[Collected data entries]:
------------------------------------------------------------
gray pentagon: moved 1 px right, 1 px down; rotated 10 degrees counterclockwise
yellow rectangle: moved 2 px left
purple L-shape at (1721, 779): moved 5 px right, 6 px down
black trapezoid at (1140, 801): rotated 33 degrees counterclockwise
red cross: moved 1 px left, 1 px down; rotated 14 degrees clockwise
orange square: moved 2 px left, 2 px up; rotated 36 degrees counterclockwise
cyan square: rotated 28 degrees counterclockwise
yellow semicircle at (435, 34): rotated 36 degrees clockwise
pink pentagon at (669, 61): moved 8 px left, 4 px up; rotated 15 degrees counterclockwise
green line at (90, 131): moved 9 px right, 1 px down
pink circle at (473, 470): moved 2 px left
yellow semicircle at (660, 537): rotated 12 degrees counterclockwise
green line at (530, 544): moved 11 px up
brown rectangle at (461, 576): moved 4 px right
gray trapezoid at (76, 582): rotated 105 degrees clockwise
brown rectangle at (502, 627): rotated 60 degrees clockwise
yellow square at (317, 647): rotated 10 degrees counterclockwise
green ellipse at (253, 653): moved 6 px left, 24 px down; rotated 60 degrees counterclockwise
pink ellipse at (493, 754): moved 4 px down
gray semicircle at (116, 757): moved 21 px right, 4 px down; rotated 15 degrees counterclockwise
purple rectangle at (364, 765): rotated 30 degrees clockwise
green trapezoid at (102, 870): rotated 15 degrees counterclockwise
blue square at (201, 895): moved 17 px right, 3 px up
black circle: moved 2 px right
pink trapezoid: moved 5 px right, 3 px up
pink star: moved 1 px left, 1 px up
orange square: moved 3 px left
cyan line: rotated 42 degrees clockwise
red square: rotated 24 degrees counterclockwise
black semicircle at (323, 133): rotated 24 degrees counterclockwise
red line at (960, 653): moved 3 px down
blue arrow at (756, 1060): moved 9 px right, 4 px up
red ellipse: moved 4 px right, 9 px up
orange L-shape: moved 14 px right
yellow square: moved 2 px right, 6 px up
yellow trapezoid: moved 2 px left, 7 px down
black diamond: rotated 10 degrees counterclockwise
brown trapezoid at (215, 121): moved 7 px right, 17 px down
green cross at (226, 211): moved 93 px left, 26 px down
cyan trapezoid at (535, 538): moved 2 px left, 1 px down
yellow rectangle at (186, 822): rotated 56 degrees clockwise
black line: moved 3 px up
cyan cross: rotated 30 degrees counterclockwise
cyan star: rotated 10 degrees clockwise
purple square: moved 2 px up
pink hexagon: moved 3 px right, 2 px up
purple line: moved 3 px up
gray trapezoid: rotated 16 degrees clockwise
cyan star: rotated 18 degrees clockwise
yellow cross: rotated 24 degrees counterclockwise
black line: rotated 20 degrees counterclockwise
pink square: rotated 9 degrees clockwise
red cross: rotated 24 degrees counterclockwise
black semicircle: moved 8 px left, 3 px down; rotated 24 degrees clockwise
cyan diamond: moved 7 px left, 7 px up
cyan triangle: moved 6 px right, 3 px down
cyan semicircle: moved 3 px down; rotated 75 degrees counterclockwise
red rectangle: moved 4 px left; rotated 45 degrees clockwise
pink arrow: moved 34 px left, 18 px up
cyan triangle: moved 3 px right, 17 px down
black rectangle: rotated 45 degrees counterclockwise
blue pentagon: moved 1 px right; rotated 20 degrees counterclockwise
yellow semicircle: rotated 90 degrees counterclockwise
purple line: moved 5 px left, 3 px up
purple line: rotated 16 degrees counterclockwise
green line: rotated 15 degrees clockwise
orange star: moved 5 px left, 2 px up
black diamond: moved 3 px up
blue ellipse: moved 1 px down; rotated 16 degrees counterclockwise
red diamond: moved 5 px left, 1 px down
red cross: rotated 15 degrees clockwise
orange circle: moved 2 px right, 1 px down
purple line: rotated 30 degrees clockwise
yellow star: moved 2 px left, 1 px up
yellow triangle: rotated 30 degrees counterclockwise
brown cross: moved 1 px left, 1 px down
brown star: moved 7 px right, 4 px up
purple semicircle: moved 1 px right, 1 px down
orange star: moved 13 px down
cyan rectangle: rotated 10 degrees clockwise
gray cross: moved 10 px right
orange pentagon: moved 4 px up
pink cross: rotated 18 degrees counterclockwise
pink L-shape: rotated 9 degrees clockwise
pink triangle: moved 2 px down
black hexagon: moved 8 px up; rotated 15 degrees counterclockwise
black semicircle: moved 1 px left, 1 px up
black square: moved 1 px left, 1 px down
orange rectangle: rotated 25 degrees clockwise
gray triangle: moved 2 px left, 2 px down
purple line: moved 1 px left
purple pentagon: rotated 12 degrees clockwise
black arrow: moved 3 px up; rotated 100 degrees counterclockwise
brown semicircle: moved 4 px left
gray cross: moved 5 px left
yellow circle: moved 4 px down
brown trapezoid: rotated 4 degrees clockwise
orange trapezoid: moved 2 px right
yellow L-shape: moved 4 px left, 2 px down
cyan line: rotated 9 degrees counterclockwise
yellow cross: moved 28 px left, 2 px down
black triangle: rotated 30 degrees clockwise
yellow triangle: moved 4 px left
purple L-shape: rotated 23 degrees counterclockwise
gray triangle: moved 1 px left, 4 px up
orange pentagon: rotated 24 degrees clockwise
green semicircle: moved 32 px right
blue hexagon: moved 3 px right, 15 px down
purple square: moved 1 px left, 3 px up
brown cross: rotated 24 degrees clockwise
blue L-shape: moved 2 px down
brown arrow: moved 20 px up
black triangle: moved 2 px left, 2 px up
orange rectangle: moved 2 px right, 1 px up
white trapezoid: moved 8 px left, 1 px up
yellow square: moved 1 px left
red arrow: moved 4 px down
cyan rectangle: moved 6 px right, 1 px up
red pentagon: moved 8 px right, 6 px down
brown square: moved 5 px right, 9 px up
------------------------------------------------------------
Please lay out all of the entries as a Markdown table with two columns, Row and Entry: put a row number in the first and the line itself in the second, leaving out any blank lines.

| Row | Entry |
|---|---|
| 1 | gray pentagon: moved 1 px right, 1 px down; rotated 10 degrees counterclockwise |
| 2 | yellow rectangle: moved 2 px left |
| 3 | purple L-shape at (1721, 779): moved 5 px right, 6 px down |
| 4 | black trapezoid at (1140, 801): rotated 33 degrees counterclockwise |
| 5 | red cross: moved 1 px left, 1 px down; rotated 14 degrees clockwise |
| 6 | orange square: moved 2 px left, 2 px up; rotated 36 degrees counterclockwise |
| 7 | cyan square: rotated 28 degrees counterclockwise |
| 8 | yellow semicircle at (435, 34): rotated 36 degrees clockwise |
| 9 | pink pentagon at (669, 61): moved 8 px left, 4 px up; rotated 15 degrees counterclockwise |
| 10 | green line at (90, 131): moved 9 px right, 1 px down |
| 11 | pink circle at (473, 470): moved 2 px left |
| 12 | yellow semicircle at (660, 537): rotated 12 degrees counterclockwise |
| 13 | green line at (530, 544): moved 11 px up |
| 14 | brown rectangle at (461, 576): moved 4 px right |
| 15 | gray trapezoid at (76, 582): rotated 105 degrees clockwise |
| 16 | brown rectangle at (502, 627): rotated 60 degrees clockwise |
| 17 | yellow square at (317, 647): rotated 10 degrees counterclockwise |
| 18 | green ellipse at (253, 653): moved 6 px left, 24 px down; rotated 60 degrees counterclockwise |
| 19 | pink ellipse at (493, 754): moved 4 px down |
| 20 | gray semicircle at (116, 757): moved 21 px right, 4 px down; rotated 15 degrees counterclockwise |
| 21 | purple rectangle at (364, 765): rotated 30 degrees clockwise |
| 22 | green trapezoid at (102, 870): rotated 15 degrees counterclockwise |
| 23 | blue square at (201, 895): moved 17 px right, 3 px up |
| 24 | black circle: moved 2 px right |
| 25 | pink trapezoid: moved 5 px right, 3 px up |
| 26 | pink star: moved 1 px left, 1 px up |
| 27 | orange square: moved 3 px left |
| 28 | cyan line: rotated 42 degrees clockwise |
| 29 | red square: rotated 24 degrees counterclockwise |
| 30 | black semicircle at (323, 133): rotated 24 degrees counterclockwise |
| 31 | red line at (960, 653): moved 3 px down |
| 32 | blue arrow at (756, 1060): moved 9 px right, 4 px up |
| 33 | red ellipse: moved 4 px right, 9 px up |
| 34 | orange L-shape: moved 14 px right |
| 35 | yellow square: moved 2 px right, 6 px up |
| 36 | yellow trapezoid: moved 2 px left, 7 px down |
| 37 | black diamond: rotated 10 degrees counterclockwise |
| 38 | brown trapezoid at (215, 121): moved 7 px right, 17 px down |
| 39 | green cross at (226, 211): moved 93 px left, 26 px down |
| 40 | cyan trapezoid at (535, 538): moved 2 px left, 1 px down |
| 41 | yellow rectangle at (186, 822): rotated 56 degrees clockwise |
| 42 | black line: moved 3 px up |
| 43 | cyan cross: rotated 30 degrees counterclockwise |
| 44 | cyan star: rotated 10 degrees clockwise |
| 45 | purple square: moved 2 px up |
| 46 | pink hexagon: moved 3 px right, 2 px up |
| 47 | purple line: moved 3 px up |
| 48 | gray trapezoid: rotated 16 degrees clockwise |
| 49 | cyan star: rotated 18 degrees clockwise |
| 50 | yellow cross: rotated 24 degrees counterclockwise |
| 51 | black line: rotated 20 degrees counterclockwise |
| 52 | pink square: rotated 9 degrees clockwise |
| 53 | red cross: rotated 24 degrees counterclockwise |
| 54 | black semicircle: moved 8 px left, 3 px down; rotated 24 degrees clockwise |
| 55 | cyan diamond: moved 7 px left, 7 px up |
| 56 | cyan triangle: moved 6 px right, 3 px down |
| 57 | cyan semicircle: moved 3 px down; rotated 75 degrees counterclockwise |
| 58 | red rectangle: moved 4 px left; rotated 45 degrees clockwise |
| 59 | pink arrow: moved 34 px left, 18 px up |
| 60 | cyan triangle: moved 3 px right, 17 px down |
| 61 | black rectangle: rotated 45 degrees counterclockwise |
| 62 | blue pentagon: moved 1 px right; rotated 20 degrees counterclockwise |
| 63 | yellow semicircle: rotated 90 degrees counterclockwise |
| 64 | purple line: moved 5 px left, 3 px up |
| 65 | purple line: rotated 16 degrees counterclockwise |
| 66 | green line: rotated 15 degrees clockwise |
| 67 | orange star: moved 5 px left, 2 px up |
| 68 | black diamond: moved 3 px up |
| 69 | blue ellipse: moved 1 px down; rotated 16 degrees counterclockwise |
| 70 | red diamond: moved 5 px left, 1 px down |
| 71 | red cross: rotated 15 degrees clockwise |
| 72 | orange circle: moved 2 px right, 1 px down |
| 73 | purple line: rotated 30 degrees clockwise |
| 74 | yellow star: moved 2 px left, 1 px up |
| 75 | yellow triangle: rotated 30 degrees counterclockwise |
| 76 | brown cross: moved 1 px left, 1 px down |
| 77 | brown star: moved 7 px right, 4 px up |
| 78 | purple semicircle: moved 1 px right, 1 px down |
| 79 | orange star: moved 13 px down |
| 80 | cyan rectangle: rotated 10 degrees clockwise |
| 81 | gray cross: moved 10 px right |
| 82 | orange pentagon: moved 4 px up |
| 83 | pink cross: rotated 18 degrees counterclockwise |
| 84 | pink L-shape: rotated 9 degrees clockwise |
| 85 | pink triangle: moved 2 px down |
| 86 | black hexagon: moved 8 px up; rotated 15 degrees counterclockwise |
| 87 | black semicircle: moved 1 px left, 1 px up |
| 88 | black square: moved 1 px left, 1 px down |
| 89 | orange rectangle: rotated 25 degrees clockwise |
| 90 | gray triangle: moved 2 px left, 2 px down |
| 91 | purple line: moved 1 px left |
| 92 | purple pentagon: rotated 12 degrees clockwise |
| 93 | black arrow: moved 3 px up; rotated 100 degrees counterclockwise |
| 94 | brown semicircle: moved 4 px left |
| 95 | gray cross: moved 5 px left |
| 96 | yellow circle: moved 4 px down |
| 97 | brown trapezoid: rotated 4 degrees clockwise |
| 98 | orange trapezoid: moved 2 px right |
| 99 | yellow L-shape: moved 4 px left, 2 px down |
| 100 | cyan line: rotated 9 degrees counterclockwise |
| 101 | yellow cross: moved 28 px left, 2 px down |
| 102 | black triangle: rotated 30 degrees clockwise |
| 103 | yellow triangle: moved 4 px left |
| 104 | purple L-shape: rotated 23 degrees counterclockwise |
| 105 | gray triangle: moved 1 px left, 4 px up |
| 106 | orange pentagon: rotated 24 degrees clockwise |
| 107 | green semicircle: moved 32 px right |
| 108 | blue hexagon: moved 3 px right, 15 px down |
| 109 | purple square: moved 1 px left, 3 px up |
| 110 | brown cross: rotated 24 degrees clockwise |
| 111 | blue L-shape: moved 2 px down |
| 112 | brown arrow: moved 20 px up |
| 113 | black triangle: moved 2 px left, 2 px up |
| 114 | orange rectangle: moved 2 px right, 1 px up |
| 115 | white trapezoid: moved 8 px left, 1 px up |
| 116 | yellow square: moved 1 px left |
| 117 | red arrow: moved 4 px down |
| 118 | cyan rectangle: moved 6 px right, 1 px up |
| 119 | red pentagon: moved 8 px right, 6 px down |
| 120 | brown square: moved 5 px right, 9 px up |